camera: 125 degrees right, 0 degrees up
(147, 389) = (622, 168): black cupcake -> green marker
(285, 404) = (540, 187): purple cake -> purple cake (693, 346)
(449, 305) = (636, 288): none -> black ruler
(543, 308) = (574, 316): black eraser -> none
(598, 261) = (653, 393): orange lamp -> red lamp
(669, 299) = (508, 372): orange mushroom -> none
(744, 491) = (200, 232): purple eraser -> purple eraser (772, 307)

• • • •

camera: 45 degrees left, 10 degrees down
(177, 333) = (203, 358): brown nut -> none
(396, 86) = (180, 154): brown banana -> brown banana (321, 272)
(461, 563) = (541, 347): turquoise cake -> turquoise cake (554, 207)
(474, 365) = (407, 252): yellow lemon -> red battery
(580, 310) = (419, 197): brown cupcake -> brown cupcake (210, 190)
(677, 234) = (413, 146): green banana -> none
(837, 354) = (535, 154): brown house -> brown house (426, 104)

• • • •

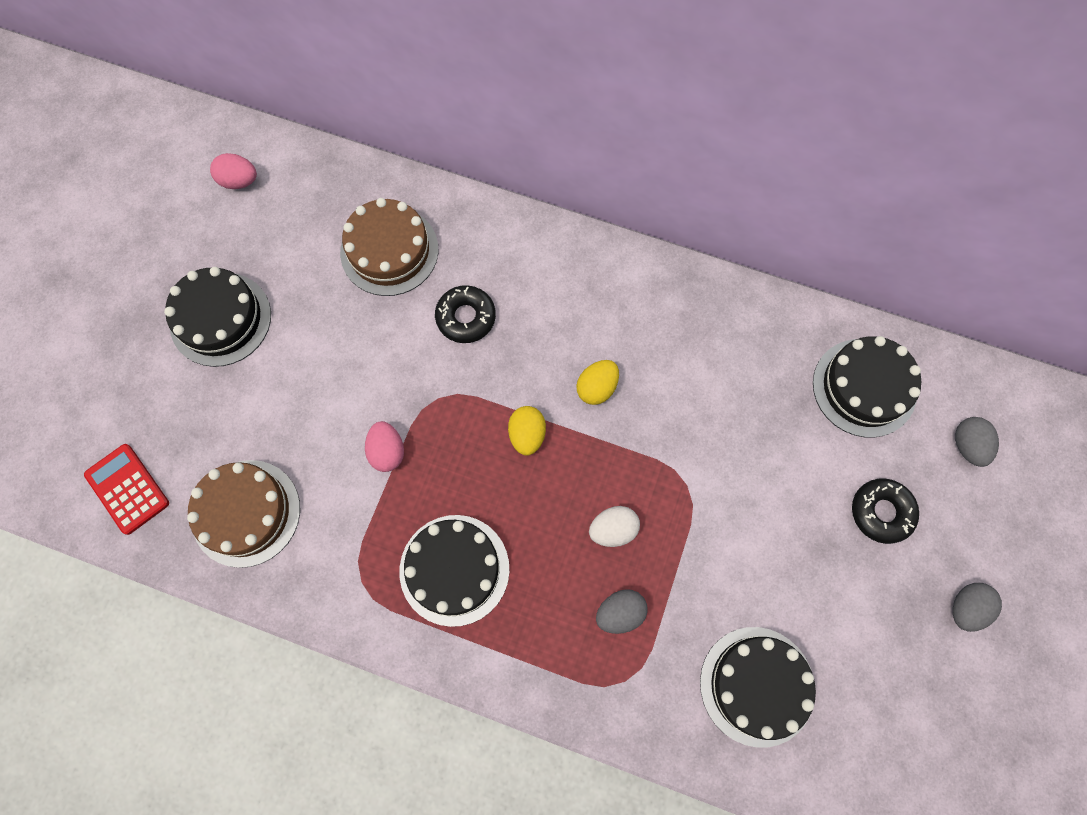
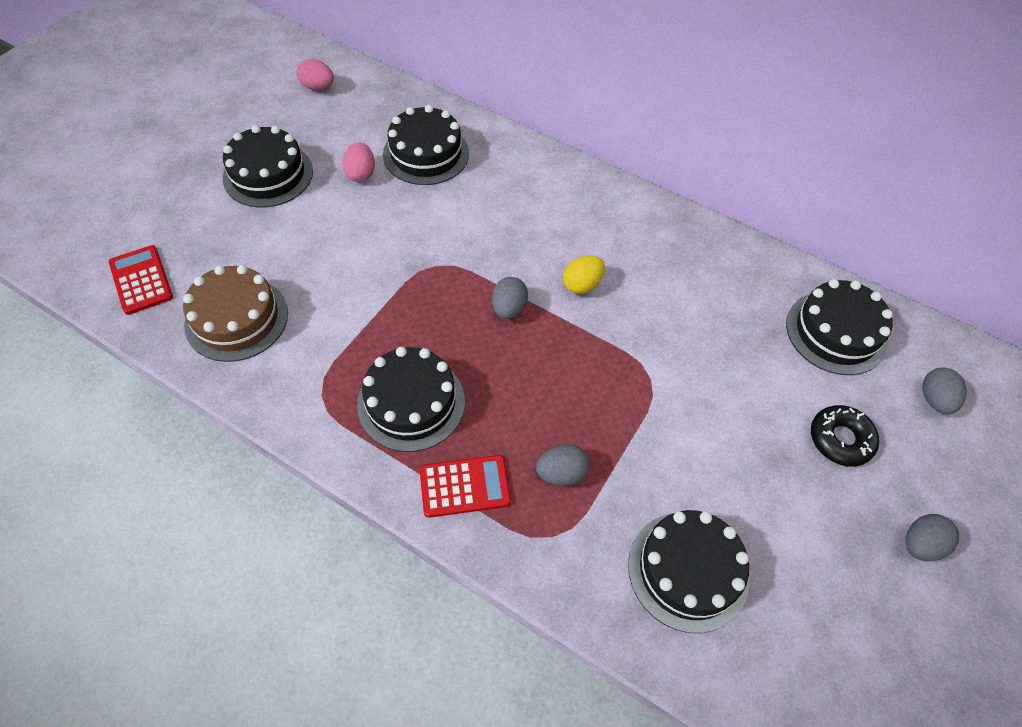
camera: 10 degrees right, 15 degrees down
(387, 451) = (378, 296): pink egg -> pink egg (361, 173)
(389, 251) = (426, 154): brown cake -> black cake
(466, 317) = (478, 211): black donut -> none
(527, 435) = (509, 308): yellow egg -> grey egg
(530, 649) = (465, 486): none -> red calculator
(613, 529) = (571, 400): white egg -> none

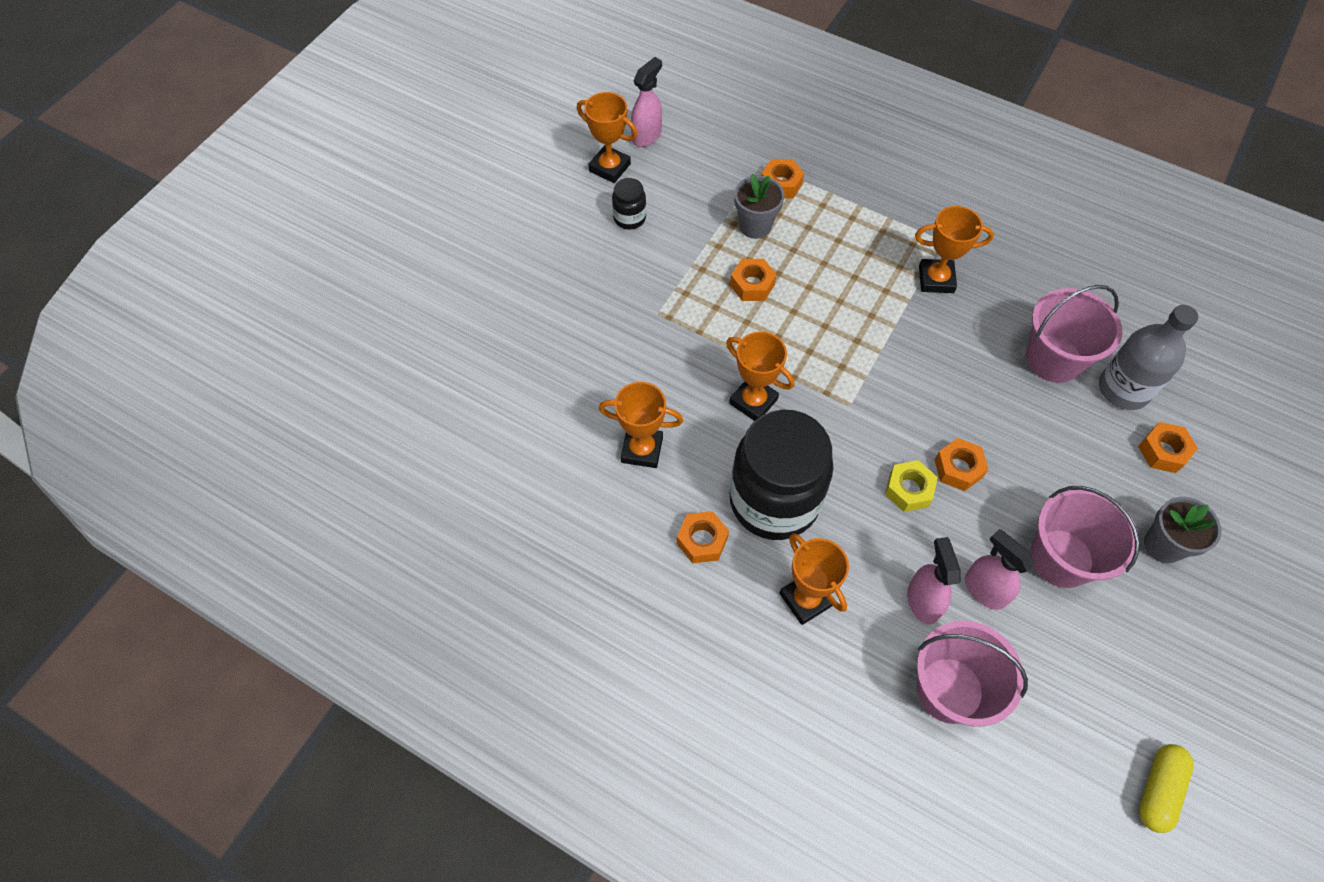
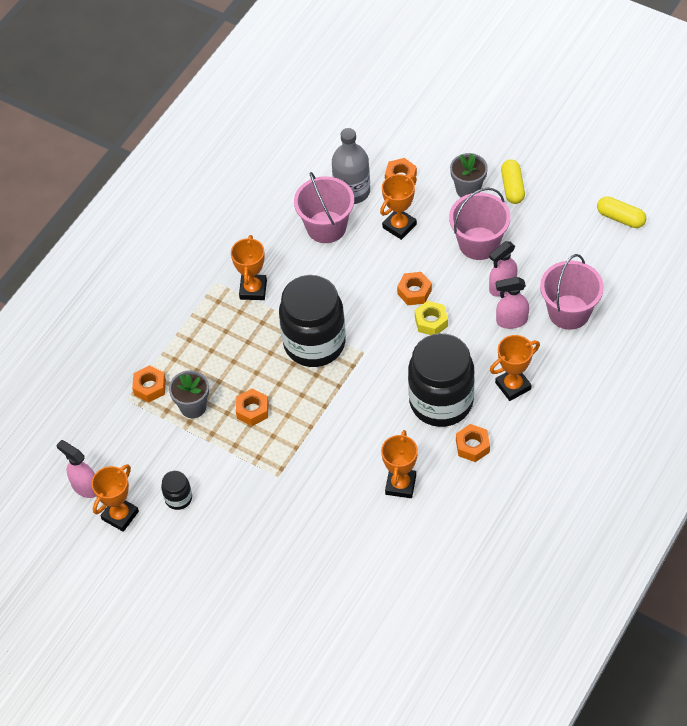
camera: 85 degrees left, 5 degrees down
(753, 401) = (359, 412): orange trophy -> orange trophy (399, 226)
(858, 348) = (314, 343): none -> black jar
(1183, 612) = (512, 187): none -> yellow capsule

• • • •

**EXERCISE PROMPT**:
Among the lines of the listing above, which ones hold "green"? Copy them.

**OUTPUT BELOW**:
(147, 389) = (622, 168): black cupcake -> green marker
(677, 234) = (413, 146): green banana -> none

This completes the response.